> **WHAT IS NEEDED**
Please count how many lines in the entries below contain "blue" and reply with the figure alone.

___ PROVIDED RECORDS

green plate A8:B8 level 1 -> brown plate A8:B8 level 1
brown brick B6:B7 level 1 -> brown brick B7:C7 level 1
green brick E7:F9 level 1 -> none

______
___ PROVIDED RECORDS

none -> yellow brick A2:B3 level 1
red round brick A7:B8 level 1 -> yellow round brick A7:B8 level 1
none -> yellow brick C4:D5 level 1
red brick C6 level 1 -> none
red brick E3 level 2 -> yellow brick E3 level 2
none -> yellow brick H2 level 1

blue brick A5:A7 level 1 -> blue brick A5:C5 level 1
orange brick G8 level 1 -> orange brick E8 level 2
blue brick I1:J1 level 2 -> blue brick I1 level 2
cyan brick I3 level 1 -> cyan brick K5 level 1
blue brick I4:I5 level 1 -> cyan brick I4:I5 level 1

______

> **THE ANSWER**
3